Task statement - Could you return each line from the one bearing "none -> cyan brick A3:A4 level 2" through the last line of the entries, exactly as it stands, with no pictures?
┌─ Data extracts
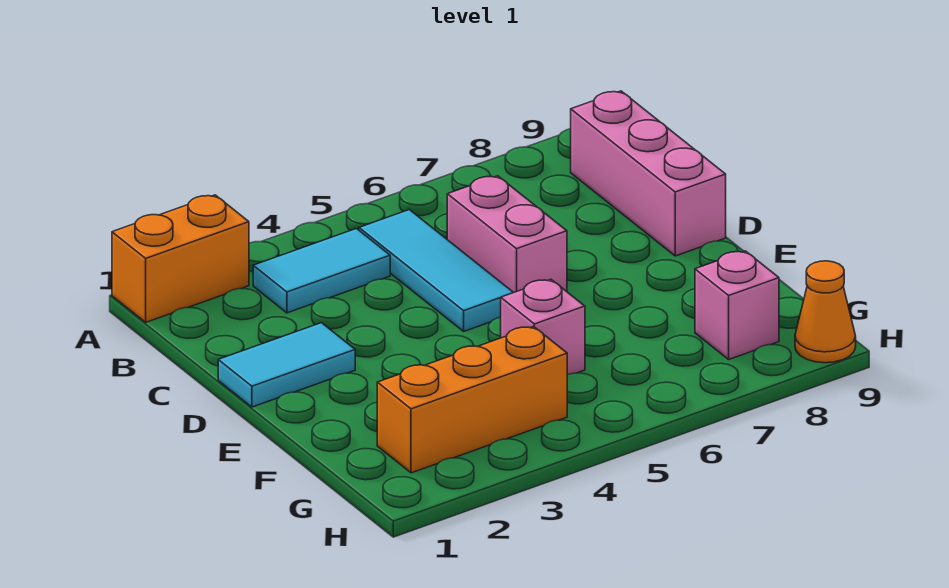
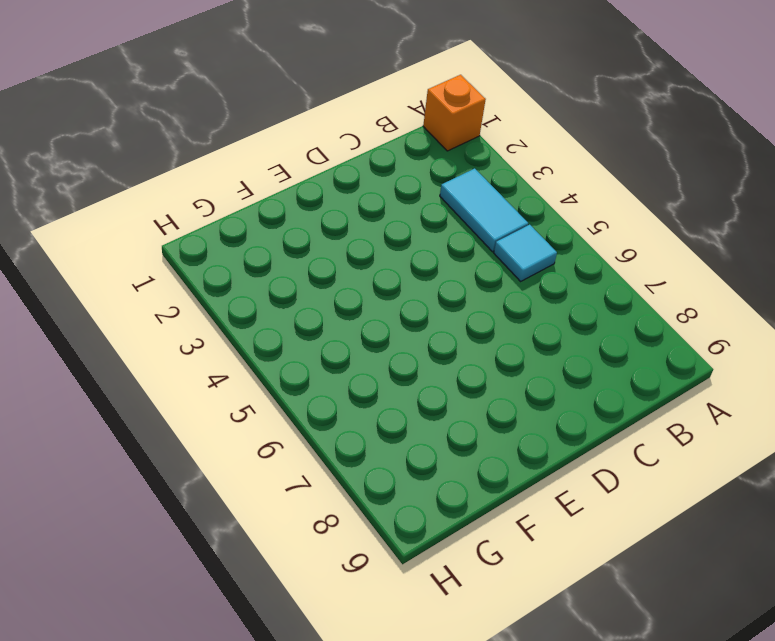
orange brick A1 level 1 -> orange brick A1:A2 level 1
cyan tile B5 level 1 -> cyan tile B5:D5 level 1
none -> pink brick B9:D9 level 1
none -> pink brick C6:D6 level 1

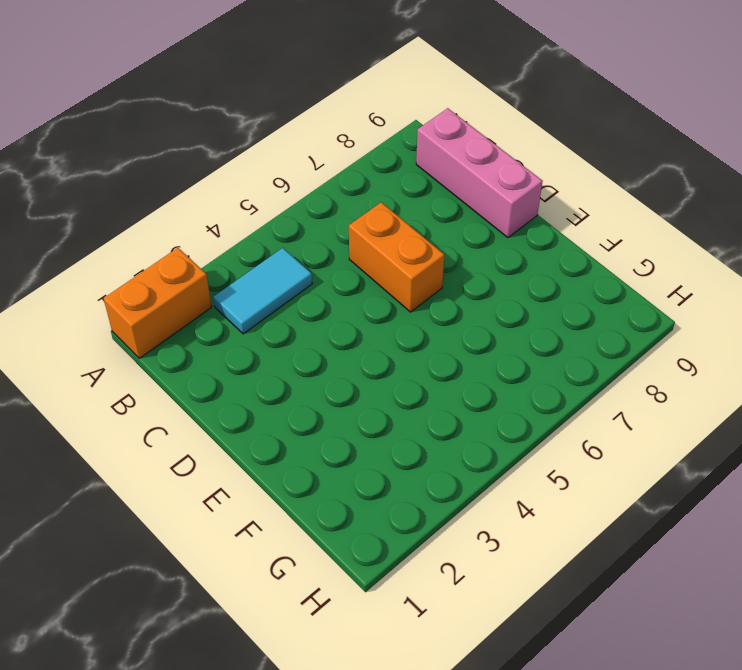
orange brick C6:D6 level 1 -> pink brick C6:D6 level 1
none -> cyan tile B5:D5 level 1
none -> cyan tile D1:D2 level 1

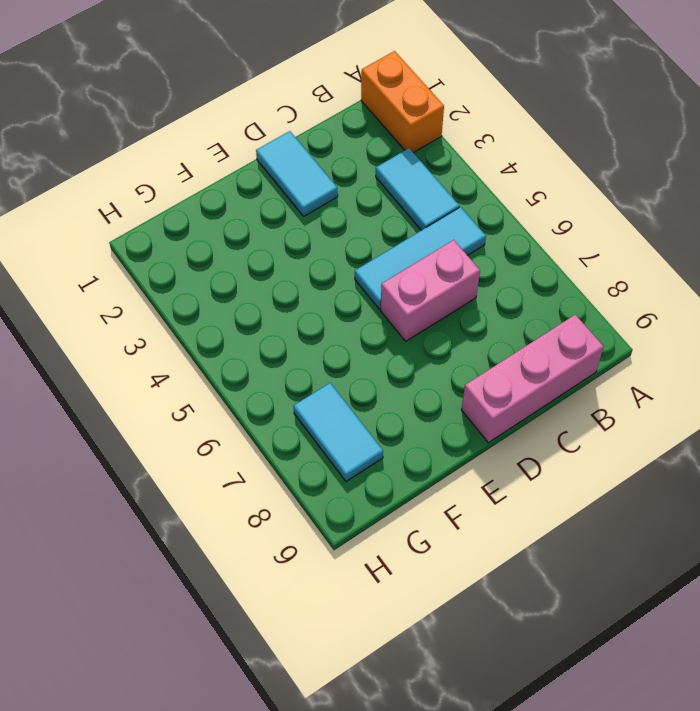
cyan tile G7:G8 level 1 -> pink brick G8 level 1
none -> pink brick F5 level 1
none -> orange brick G2:G4 level 1

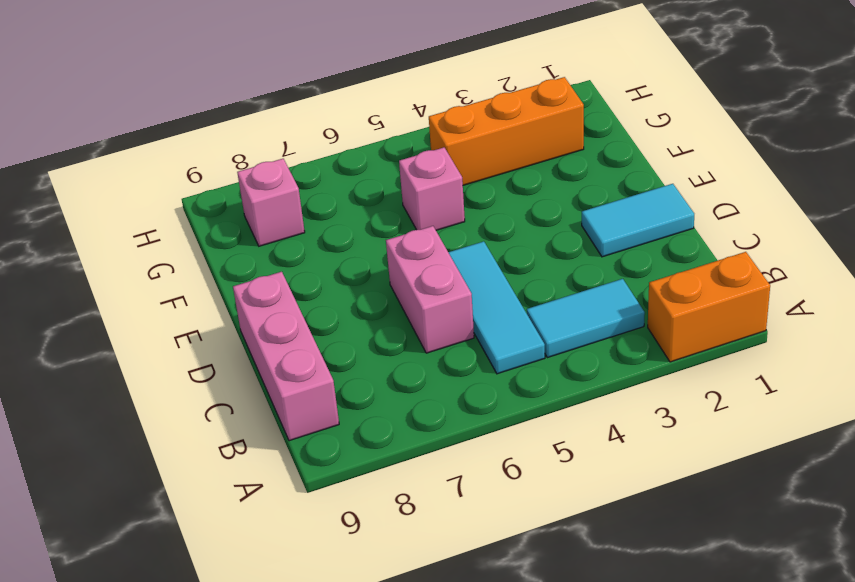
none -> orange cone H9 level 1

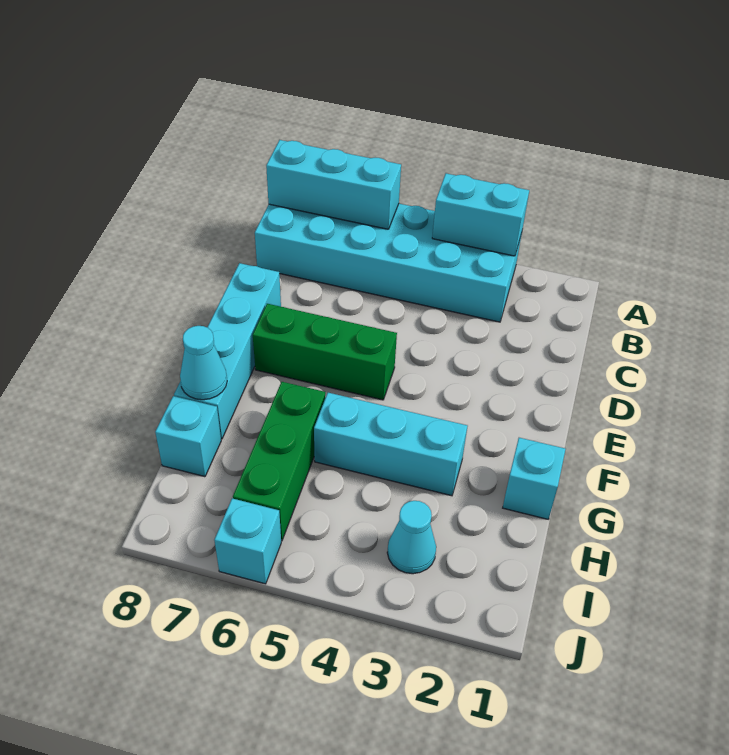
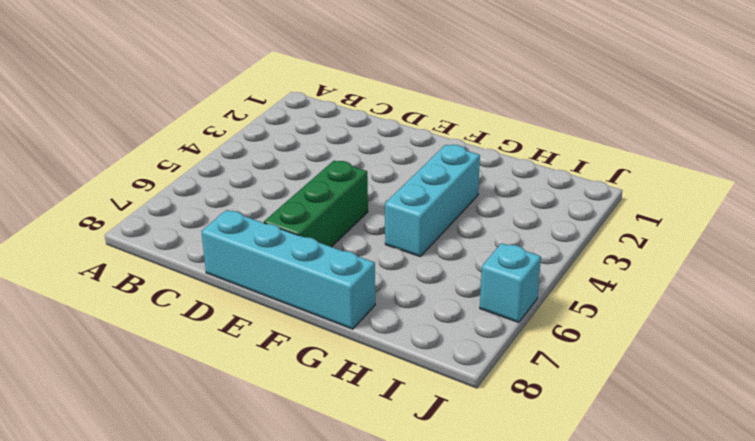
none -> cyan brick A3:B8 level 1
none -> cyan brick G1 level 1
none -> green brick G6:I6 level 1

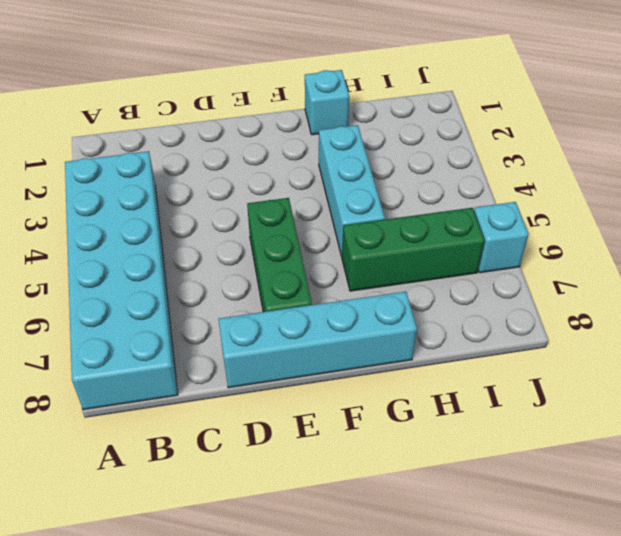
none -> cyan brick H8 level 1
none -> cyan cone I3 level 1
none -> cyan brick A3:A4 level 2

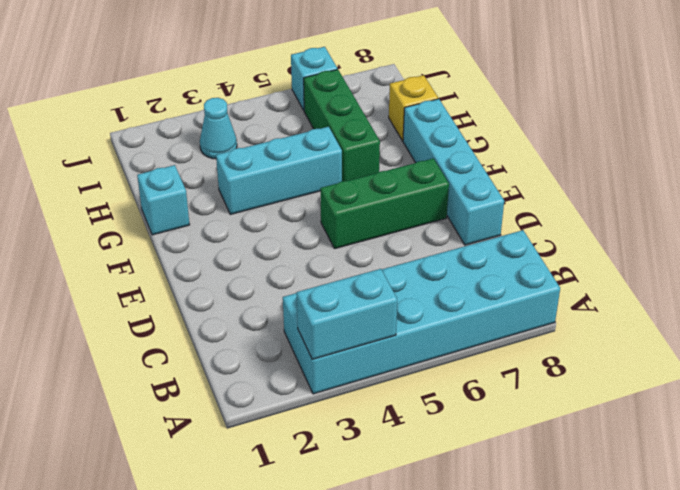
yellow brick H8 level 1 -> cyan brick H8 level 1
none -> cyan brick A6:A8 level 2
none -> cyan cone G8 level 2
└─
Answer box -
none -> cyan brick A3:A4 level 2

yellow brick H8 level 1 -> cyan brick H8 level 1
none -> cyan brick A6:A8 level 2
none -> cyan cone G8 level 2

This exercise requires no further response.